Reproduce only this stretch of the listing below: from the line with "pink teddy bear: 0 -> 2" through the line with "yellow spoon: 3 -> 0", exactly as written, with pictures excluded.

◆ **STORED DATA**:

•••

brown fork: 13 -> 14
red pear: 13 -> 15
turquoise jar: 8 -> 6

•••

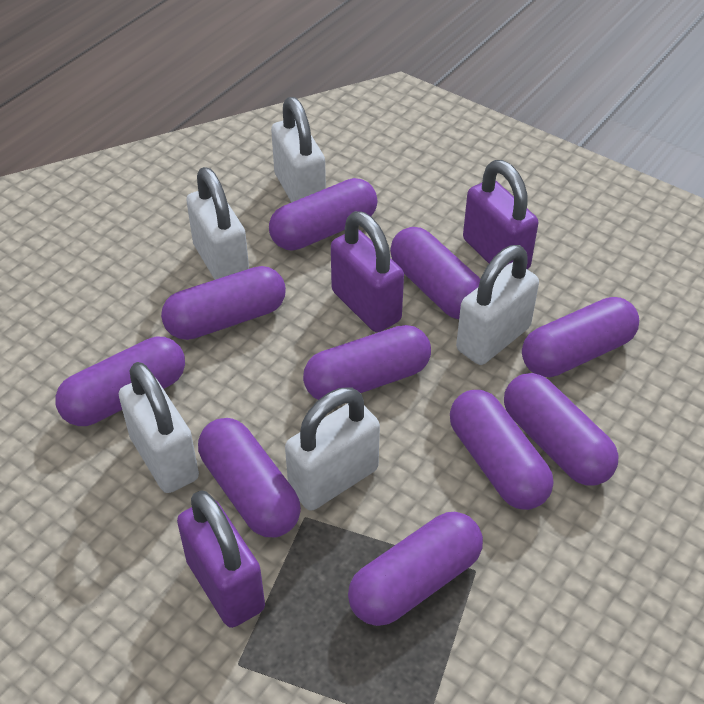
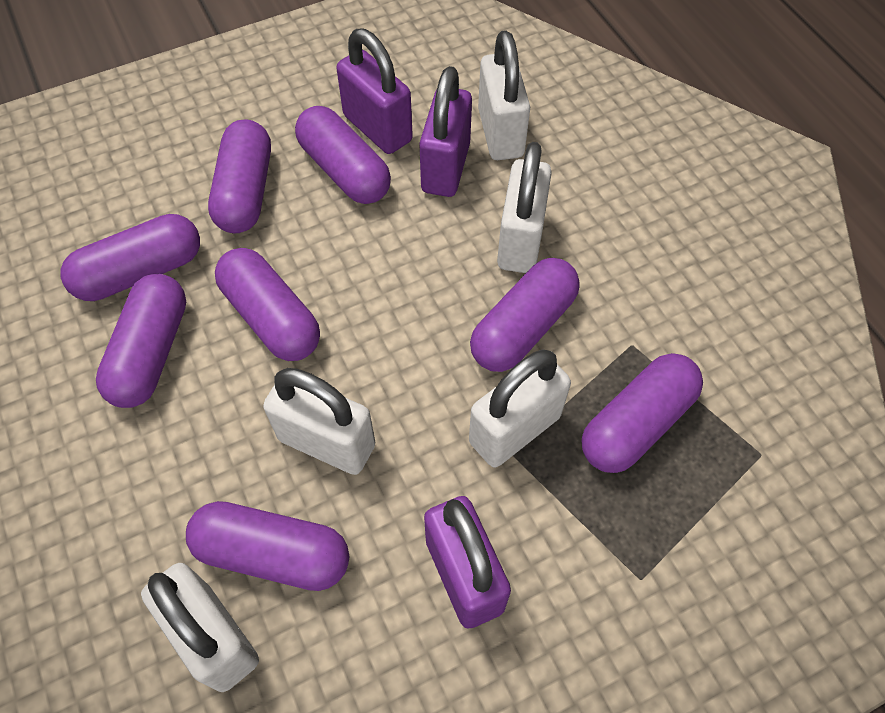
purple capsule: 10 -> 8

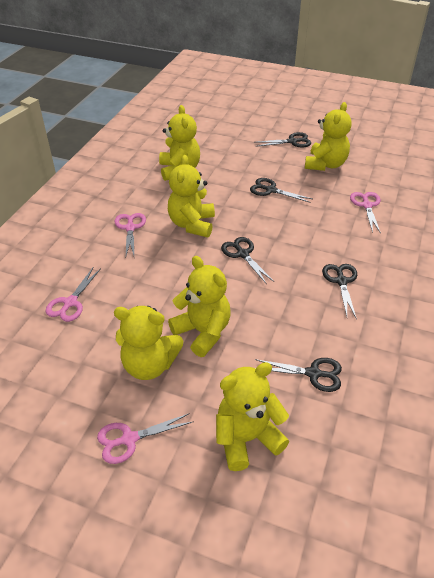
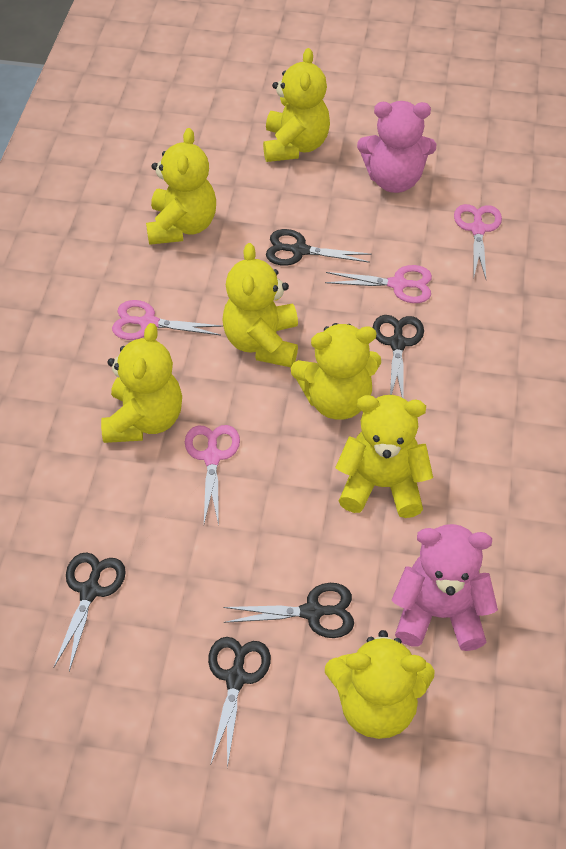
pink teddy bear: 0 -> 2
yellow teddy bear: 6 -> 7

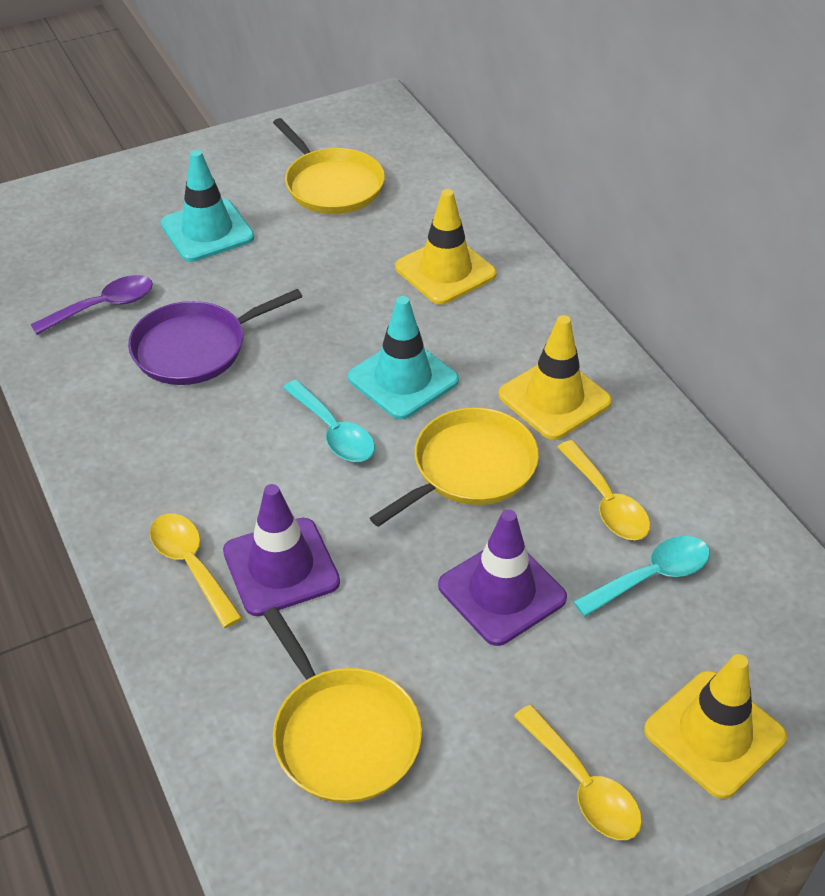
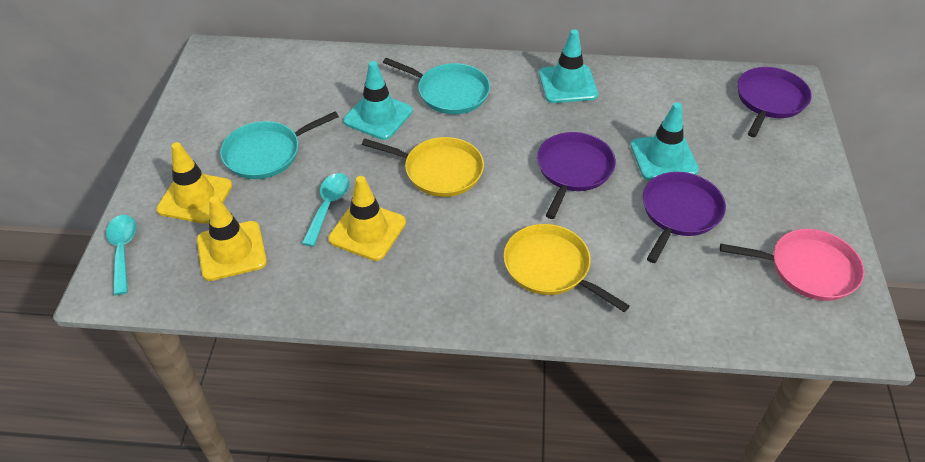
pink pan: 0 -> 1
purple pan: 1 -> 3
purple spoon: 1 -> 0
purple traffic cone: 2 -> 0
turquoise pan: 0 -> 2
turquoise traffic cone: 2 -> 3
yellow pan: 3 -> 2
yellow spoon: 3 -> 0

•••

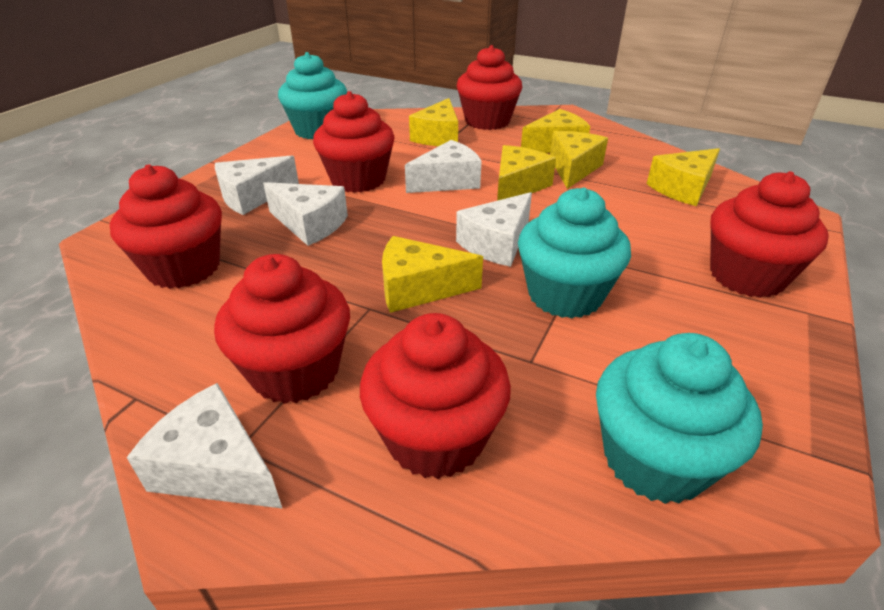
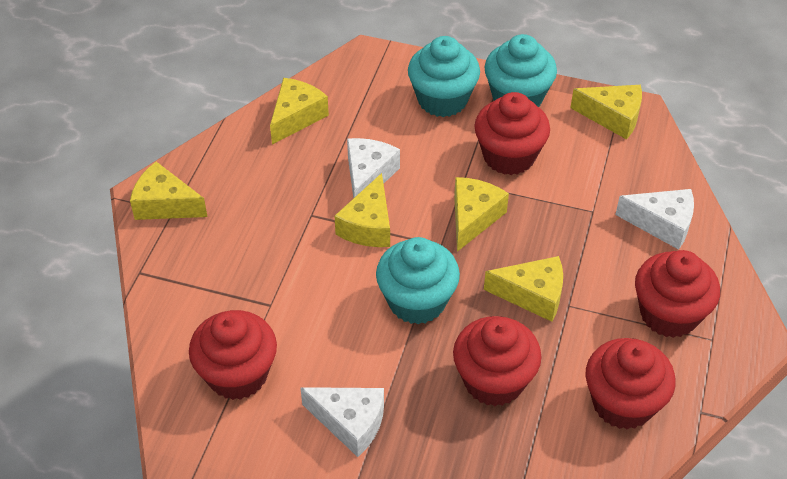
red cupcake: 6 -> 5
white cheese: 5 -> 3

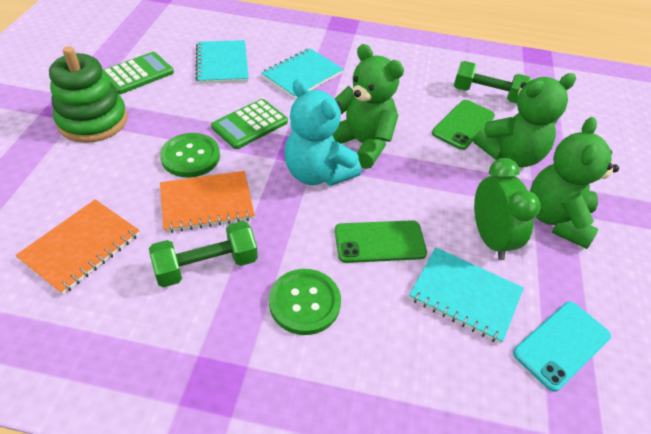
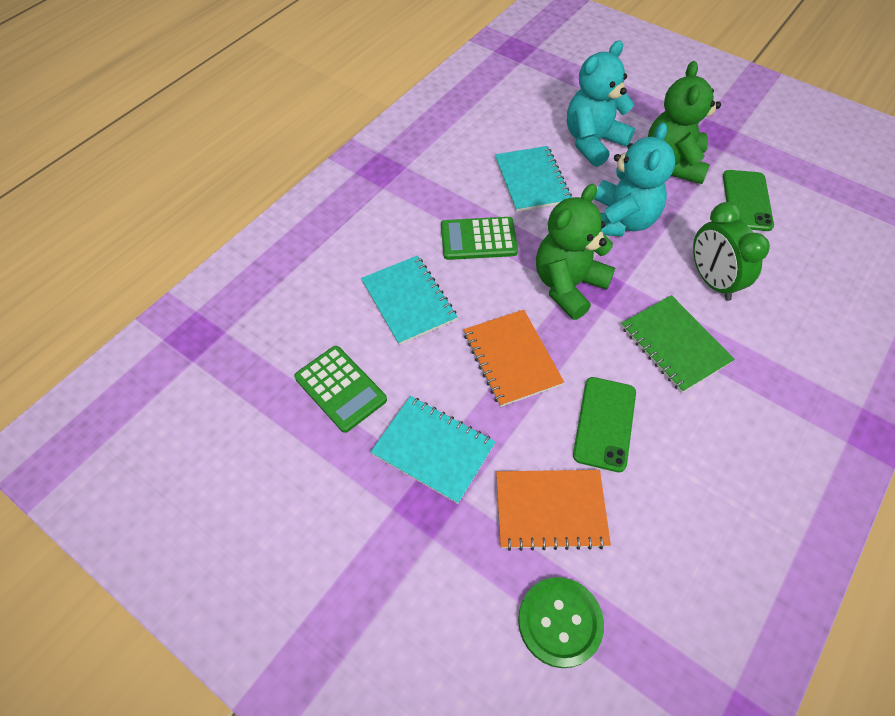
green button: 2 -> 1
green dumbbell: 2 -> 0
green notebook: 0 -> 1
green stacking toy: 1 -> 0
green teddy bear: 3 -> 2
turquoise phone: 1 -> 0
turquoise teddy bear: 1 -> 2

•••

◆ **WORKED SOLUTION**:
pink teddy bear: 0 -> 2
yellow teddy bear: 6 -> 7

pink pan: 0 -> 1
purple pan: 1 -> 3
purple spoon: 1 -> 0
purple traffic cone: 2 -> 0
turquoise pan: 0 -> 2
turquoise traffic cone: 2 -> 3
yellow pan: 3 -> 2
yellow spoon: 3 -> 0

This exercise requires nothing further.